*RECORD SET*
%%
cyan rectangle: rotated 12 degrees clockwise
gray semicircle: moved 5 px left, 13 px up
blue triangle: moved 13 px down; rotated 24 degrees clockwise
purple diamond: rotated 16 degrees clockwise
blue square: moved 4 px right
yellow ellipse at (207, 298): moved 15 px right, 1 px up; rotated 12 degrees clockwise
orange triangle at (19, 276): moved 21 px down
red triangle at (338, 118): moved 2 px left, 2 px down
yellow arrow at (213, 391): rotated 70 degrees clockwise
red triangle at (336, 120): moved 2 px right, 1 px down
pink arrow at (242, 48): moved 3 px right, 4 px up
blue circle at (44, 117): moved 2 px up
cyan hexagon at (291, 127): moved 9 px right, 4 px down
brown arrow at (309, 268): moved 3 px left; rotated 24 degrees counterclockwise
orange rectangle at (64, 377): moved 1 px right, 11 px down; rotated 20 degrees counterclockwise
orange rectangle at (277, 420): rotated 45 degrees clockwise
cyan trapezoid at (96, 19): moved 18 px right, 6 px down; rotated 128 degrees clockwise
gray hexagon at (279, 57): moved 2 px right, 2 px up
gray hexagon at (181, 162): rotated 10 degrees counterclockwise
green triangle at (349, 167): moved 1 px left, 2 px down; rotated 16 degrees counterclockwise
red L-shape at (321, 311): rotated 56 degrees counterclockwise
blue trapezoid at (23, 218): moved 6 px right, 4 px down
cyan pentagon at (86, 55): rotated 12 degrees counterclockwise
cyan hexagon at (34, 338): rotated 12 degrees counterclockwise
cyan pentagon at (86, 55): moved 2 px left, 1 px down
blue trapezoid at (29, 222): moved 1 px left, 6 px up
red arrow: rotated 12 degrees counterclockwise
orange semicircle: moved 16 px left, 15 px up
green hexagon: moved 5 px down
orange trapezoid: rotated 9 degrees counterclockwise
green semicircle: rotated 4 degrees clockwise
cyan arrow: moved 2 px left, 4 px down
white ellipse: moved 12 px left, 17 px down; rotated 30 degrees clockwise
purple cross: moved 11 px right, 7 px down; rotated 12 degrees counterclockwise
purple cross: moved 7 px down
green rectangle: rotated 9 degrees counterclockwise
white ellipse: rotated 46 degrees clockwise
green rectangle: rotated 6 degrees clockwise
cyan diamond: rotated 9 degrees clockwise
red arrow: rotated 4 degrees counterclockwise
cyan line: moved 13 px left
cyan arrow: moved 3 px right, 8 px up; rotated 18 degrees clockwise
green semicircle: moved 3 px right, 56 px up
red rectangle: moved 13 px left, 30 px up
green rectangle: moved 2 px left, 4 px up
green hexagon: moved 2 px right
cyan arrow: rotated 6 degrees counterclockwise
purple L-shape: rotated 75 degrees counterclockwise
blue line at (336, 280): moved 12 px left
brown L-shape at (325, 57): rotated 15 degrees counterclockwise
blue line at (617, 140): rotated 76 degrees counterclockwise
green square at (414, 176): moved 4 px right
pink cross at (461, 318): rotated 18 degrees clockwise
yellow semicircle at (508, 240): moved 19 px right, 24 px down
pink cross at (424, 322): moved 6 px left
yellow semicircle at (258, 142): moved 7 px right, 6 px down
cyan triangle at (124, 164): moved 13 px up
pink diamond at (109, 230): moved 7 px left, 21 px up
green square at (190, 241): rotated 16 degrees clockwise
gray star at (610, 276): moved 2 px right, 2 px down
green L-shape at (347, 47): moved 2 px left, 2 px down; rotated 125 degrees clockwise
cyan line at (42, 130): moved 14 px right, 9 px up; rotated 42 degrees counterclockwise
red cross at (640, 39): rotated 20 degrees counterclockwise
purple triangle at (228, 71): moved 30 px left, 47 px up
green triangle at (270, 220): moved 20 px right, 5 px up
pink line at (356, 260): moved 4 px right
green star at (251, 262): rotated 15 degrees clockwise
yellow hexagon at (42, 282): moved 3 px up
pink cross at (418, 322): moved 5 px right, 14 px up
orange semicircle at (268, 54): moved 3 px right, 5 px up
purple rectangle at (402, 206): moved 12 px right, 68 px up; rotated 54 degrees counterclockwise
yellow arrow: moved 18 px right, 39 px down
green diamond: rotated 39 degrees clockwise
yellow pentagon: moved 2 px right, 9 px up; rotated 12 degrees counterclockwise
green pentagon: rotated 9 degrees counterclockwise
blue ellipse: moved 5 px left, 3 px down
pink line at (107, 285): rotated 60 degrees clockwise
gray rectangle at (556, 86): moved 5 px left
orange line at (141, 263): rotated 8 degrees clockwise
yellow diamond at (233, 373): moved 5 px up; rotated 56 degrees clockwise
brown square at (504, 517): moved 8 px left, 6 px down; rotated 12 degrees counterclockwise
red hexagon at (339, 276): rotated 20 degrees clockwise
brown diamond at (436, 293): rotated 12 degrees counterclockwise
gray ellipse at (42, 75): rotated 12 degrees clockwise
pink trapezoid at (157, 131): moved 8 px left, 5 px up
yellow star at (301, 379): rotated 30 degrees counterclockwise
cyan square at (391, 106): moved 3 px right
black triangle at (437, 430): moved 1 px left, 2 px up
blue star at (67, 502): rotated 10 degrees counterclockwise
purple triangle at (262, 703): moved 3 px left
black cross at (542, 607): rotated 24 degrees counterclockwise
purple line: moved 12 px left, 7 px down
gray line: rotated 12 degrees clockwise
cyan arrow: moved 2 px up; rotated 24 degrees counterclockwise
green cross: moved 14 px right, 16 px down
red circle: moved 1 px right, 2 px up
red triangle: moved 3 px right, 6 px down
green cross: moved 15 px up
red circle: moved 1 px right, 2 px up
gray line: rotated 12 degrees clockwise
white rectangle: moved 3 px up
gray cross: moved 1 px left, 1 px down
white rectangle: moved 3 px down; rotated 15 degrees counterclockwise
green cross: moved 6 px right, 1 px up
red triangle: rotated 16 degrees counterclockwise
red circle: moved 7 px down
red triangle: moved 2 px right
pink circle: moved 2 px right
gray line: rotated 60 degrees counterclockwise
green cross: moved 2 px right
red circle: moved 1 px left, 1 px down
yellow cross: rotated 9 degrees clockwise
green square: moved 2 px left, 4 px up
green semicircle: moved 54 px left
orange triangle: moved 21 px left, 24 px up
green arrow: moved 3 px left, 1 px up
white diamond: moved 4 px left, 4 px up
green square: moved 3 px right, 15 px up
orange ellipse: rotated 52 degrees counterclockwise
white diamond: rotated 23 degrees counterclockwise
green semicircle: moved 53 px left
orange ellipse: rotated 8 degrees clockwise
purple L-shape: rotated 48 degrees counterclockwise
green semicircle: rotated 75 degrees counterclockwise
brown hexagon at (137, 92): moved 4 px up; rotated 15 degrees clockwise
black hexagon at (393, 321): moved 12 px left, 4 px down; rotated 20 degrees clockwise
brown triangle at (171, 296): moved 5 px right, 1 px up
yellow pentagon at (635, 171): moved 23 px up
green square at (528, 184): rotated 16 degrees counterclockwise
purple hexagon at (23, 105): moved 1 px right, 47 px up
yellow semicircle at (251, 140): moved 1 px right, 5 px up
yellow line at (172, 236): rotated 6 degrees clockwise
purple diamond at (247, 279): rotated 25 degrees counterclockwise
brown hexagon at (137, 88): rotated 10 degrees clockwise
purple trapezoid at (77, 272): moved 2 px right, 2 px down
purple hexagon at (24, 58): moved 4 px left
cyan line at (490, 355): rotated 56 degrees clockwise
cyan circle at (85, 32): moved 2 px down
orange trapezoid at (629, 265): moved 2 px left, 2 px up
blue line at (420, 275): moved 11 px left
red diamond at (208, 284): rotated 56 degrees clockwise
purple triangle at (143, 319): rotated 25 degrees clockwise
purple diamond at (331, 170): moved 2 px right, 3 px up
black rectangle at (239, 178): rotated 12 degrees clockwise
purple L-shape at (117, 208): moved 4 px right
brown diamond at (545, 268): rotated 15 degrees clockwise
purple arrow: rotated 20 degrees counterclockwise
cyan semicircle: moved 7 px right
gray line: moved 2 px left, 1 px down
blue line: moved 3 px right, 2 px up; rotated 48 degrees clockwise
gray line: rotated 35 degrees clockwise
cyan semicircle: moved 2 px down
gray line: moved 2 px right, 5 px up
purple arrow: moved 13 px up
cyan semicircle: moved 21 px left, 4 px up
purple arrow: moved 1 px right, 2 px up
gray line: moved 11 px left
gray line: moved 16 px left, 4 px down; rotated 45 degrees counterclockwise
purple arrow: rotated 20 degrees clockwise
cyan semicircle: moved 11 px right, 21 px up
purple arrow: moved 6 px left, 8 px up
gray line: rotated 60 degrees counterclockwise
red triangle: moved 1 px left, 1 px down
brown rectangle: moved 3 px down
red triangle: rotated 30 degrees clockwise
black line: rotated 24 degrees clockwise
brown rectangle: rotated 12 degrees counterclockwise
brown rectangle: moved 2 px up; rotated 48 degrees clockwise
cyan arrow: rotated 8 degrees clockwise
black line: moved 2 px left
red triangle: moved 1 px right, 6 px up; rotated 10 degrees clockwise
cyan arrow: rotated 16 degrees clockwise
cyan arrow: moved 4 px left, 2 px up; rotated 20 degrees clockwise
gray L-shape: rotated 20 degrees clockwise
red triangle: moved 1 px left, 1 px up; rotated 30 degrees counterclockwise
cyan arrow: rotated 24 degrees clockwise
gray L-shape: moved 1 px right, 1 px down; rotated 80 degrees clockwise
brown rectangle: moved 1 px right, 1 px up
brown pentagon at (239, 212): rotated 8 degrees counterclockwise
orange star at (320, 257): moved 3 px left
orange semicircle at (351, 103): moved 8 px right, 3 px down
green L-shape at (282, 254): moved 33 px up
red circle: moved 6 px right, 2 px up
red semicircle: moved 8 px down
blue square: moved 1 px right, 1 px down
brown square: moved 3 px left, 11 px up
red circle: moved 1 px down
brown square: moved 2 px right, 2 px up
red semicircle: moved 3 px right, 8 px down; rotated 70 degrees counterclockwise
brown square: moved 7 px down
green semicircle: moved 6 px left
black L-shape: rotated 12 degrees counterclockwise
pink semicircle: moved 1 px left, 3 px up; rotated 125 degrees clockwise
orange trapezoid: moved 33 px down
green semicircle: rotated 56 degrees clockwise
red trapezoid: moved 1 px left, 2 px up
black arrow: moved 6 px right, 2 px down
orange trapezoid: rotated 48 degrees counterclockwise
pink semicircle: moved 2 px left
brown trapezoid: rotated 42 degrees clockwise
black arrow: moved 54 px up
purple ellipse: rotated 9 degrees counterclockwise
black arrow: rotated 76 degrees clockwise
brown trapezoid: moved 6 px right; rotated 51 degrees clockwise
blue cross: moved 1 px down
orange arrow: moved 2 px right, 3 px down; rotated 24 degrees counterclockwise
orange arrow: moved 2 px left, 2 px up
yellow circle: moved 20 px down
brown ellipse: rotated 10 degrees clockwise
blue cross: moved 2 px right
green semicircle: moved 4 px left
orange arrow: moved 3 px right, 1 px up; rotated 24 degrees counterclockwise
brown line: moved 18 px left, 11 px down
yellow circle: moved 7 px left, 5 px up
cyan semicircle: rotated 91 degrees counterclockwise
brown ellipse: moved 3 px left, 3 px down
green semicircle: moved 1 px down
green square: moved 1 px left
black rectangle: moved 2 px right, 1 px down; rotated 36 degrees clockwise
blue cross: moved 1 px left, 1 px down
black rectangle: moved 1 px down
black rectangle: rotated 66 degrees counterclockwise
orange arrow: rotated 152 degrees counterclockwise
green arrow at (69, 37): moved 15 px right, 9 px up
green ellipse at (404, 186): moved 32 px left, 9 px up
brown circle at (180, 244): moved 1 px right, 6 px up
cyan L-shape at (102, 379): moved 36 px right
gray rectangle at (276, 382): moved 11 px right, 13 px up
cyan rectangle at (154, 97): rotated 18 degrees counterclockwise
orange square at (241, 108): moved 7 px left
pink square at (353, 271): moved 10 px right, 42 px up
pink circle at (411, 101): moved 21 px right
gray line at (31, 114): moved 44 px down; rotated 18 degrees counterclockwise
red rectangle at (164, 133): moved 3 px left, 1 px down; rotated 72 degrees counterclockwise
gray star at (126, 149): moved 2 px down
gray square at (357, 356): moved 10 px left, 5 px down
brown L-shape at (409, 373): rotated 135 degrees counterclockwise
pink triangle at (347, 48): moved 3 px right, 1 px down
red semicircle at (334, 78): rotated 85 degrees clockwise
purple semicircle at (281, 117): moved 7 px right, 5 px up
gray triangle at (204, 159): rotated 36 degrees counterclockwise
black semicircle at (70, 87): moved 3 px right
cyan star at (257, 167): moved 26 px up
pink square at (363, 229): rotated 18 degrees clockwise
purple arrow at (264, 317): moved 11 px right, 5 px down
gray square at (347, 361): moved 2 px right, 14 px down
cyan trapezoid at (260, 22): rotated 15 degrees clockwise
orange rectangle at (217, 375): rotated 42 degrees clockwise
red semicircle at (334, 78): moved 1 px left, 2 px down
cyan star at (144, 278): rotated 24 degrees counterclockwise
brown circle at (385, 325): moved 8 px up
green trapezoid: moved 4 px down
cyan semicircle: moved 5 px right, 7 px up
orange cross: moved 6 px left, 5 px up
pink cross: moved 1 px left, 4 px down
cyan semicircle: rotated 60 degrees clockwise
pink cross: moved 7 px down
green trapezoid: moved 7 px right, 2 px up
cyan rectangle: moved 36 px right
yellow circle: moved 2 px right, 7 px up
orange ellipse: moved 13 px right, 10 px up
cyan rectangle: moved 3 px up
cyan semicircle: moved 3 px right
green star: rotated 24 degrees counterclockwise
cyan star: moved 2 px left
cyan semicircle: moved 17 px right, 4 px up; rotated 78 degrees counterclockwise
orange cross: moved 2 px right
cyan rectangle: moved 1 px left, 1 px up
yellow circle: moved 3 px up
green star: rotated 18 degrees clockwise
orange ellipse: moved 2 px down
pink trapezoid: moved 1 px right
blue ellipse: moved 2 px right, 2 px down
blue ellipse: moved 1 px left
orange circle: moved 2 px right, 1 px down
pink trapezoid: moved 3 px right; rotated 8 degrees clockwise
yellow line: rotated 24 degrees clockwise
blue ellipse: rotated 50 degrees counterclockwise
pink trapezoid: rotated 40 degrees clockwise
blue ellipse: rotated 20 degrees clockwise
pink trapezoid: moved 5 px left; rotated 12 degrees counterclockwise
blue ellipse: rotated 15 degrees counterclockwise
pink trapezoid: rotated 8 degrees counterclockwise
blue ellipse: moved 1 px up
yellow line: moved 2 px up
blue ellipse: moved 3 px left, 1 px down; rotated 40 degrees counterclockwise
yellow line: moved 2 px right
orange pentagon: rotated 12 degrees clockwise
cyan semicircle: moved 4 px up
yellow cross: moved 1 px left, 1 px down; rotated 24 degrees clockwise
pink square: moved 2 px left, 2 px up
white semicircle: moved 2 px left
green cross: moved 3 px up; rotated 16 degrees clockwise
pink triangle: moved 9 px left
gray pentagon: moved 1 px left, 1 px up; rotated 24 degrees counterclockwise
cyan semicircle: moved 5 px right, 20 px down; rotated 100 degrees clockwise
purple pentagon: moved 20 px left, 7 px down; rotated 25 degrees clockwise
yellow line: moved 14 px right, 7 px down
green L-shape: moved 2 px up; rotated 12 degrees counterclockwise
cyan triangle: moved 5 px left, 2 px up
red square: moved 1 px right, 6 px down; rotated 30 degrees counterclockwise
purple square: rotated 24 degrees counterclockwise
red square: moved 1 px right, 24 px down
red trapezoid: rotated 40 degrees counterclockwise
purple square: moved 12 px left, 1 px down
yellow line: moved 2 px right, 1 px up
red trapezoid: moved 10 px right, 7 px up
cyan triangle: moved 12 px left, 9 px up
%%
*AIM*
Transcribe the lines verbatim, everything from the first line down to the line that contains "yellow arrow at", both ends included.

*TASK ANSWER*
cyan rectangle: rotated 12 degrees clockwise
gray semicircle: moved 5 px left, 13 px up
blue triangle: moved 13 px down; rotated 24 degrees clockwise
purple diamond: rotated 16 degrees clockwise
blue square: moved 4 px right
yellow ellipse at (207, 298): moved 15 px right, 1 px up; rotated 12 degrees clockwise
orange triangle at (19, 276): moved 21 px down
red triangle at (338, 118): moved 2 px left, 2 px down
yellow arrow at (213, 391): rotated 70 degrees clockwise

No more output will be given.